■ **Your objective**
Write out each line of the material exactly as given, and drop the images.

■ **Records supplied**
++++++++++++++++++++
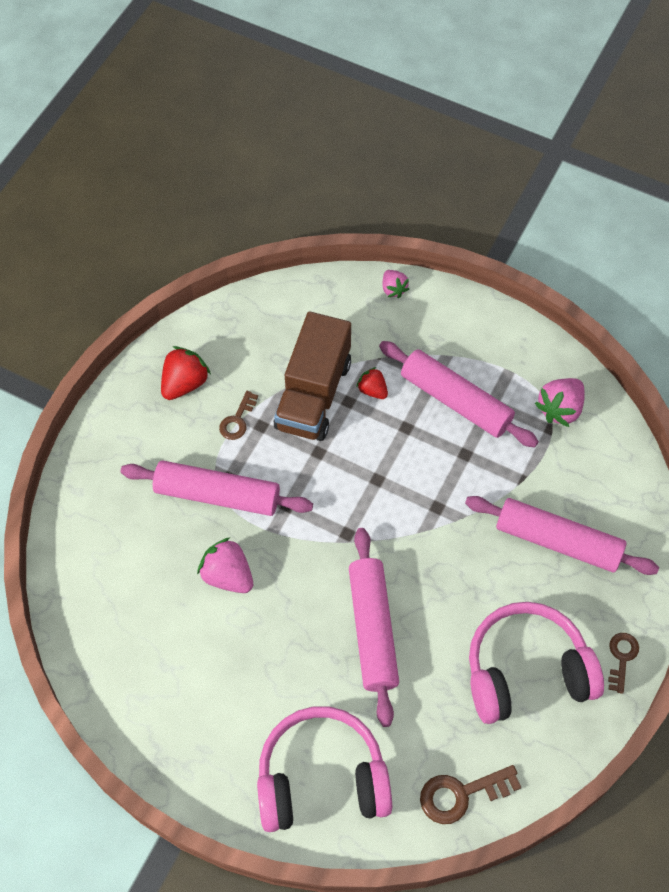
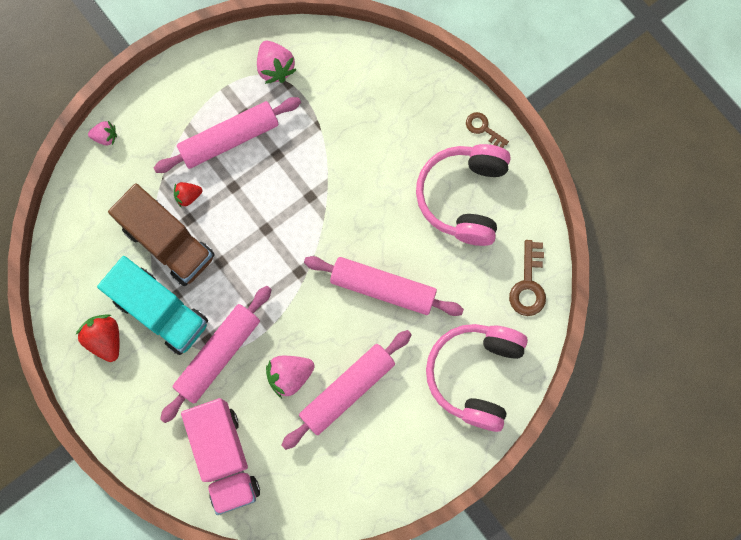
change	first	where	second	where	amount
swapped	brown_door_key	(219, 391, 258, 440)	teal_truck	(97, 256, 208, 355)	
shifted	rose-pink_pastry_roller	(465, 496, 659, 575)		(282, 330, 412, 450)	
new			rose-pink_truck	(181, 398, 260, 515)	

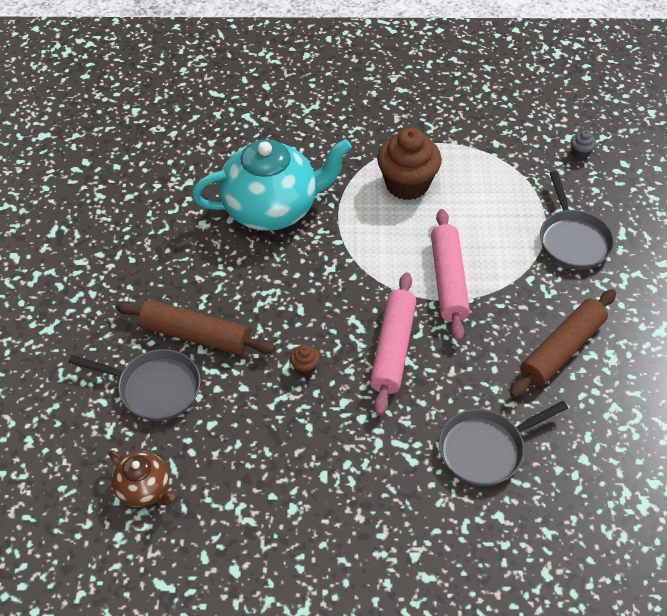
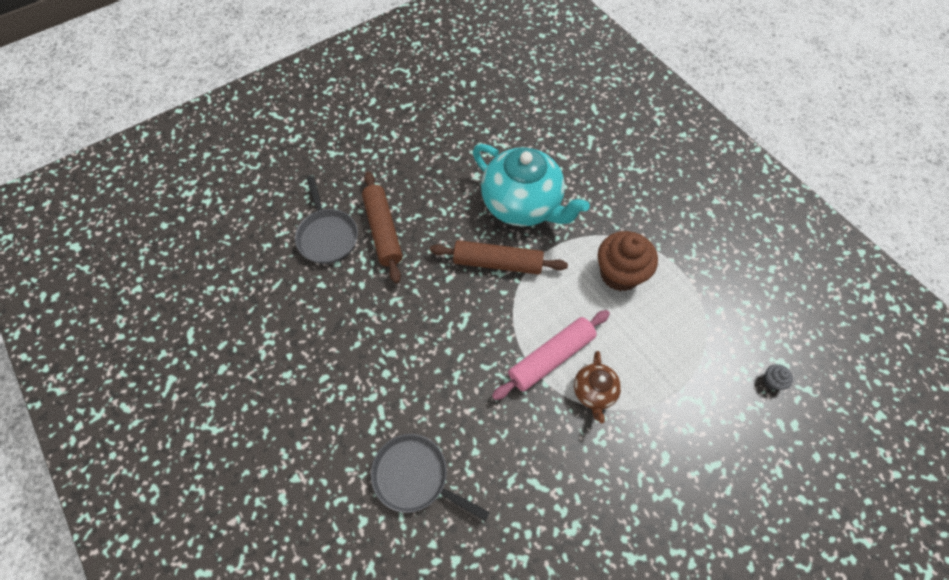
change	first	where	second	where	amount
shifted	brown_teapot	(108, 450, 175, 507)		(574, 351, 621, 423)	
gone	brown_fairy_cake	(290, 345, 320, 376)			
gone	rose-pink_pastry_roller	(370, 272, 416, 416)			
shifted	brown_pastry_roller	(510, 289, 616, 398)		(430, 240, 568, 275)	
gone	grey_skillet	(540, 171, 614, 270)			

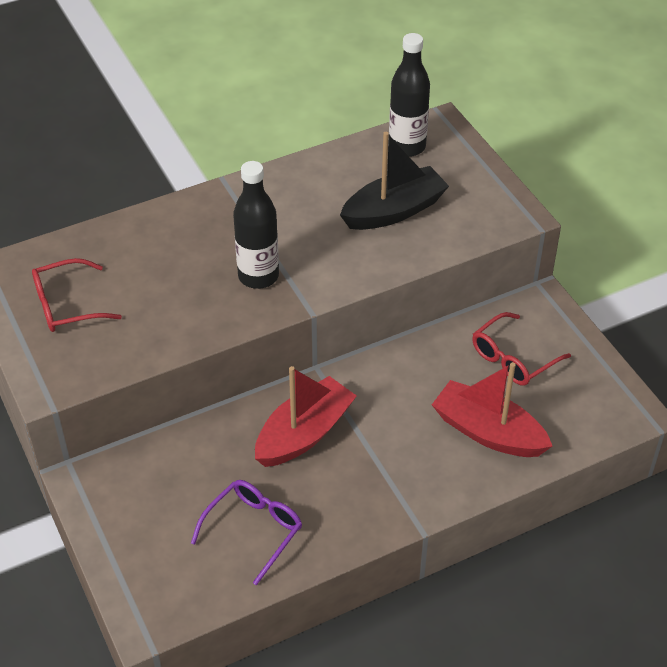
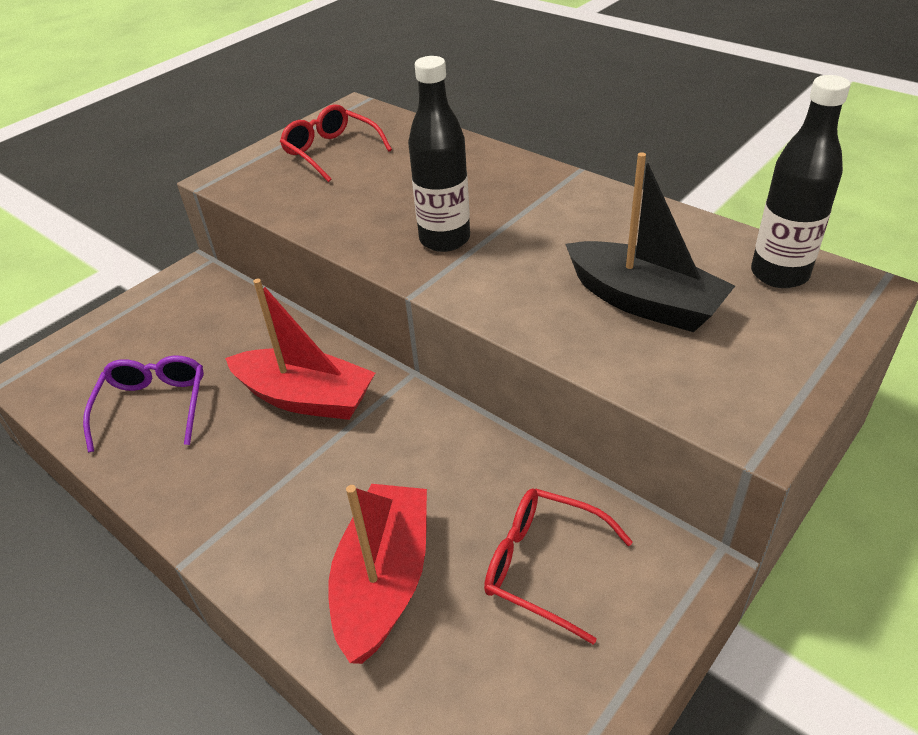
change	first	where	second	where	amount
rotated	purple_eyeglasses	(191, 480, 302, 585)		(83, 355, 204, 452)	105 degrees counterclockwise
++++++++++++++++++++
■ **Output of the task**
change	first	where	second	where	amount
swapped	brown_door_key	(219, 391, 258, 440)	teal_truck	(97, 256, 208, 355)	
shifted	rose-pink_pastry_roller	(465, 496, 659, 575)		(282, 330, 412, 450)	
new			rose-pink_truck	(181, 398, 260, 515)	

change	first	where	second	where	amount
shifted	brown_teapot	(108, 450, 175, 507)		(574, 351, 621, 423)	
gone	brown_fairy_cake	(290, 345, 320, 376)			
gone	rose-pink_pastry_roller	(370, 272, 416, 416)			
shifted	brown_pastry_roller	(510, 289, 616, 398)		(430, 240, 568, 275)	
gone	grey_skillet	(540, 171, 614, 270)			

change	first	where	second	where	amount
rotated	purple_eyeglasses	(191, 480, 302, 585)		(83, 355, 204, 452)	105 degrees counterclockwise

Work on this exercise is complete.